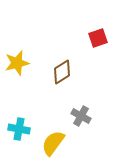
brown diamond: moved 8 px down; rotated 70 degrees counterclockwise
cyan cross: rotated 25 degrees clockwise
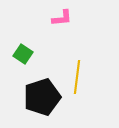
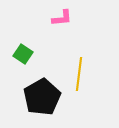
yellow line: moved 2 px right, 3 px up
black pentagon: rotated 12 degrees counterclockwise
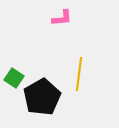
green square: moved 9 px left, 24 px down
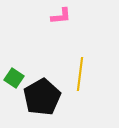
pink L-shape: moved 1 px left, 2 px up
yellow line: moved 1 px right
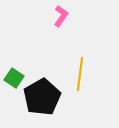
pink L-shape: rotated 50 degrees counterclockwise
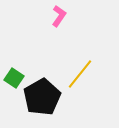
pink L-shape: moved 2 px left
yellow line: rotated 32 degrees clockwise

========

### TASK DESCRIPTION
Copy word for word every line of the entries from the one containing "pink L-shape: moved 2 px left" through the final line, including both.

### WRITTEN SOLUTION
pink L-shape: moved 2 px left
yellow line: rotated 32 degrees clockwise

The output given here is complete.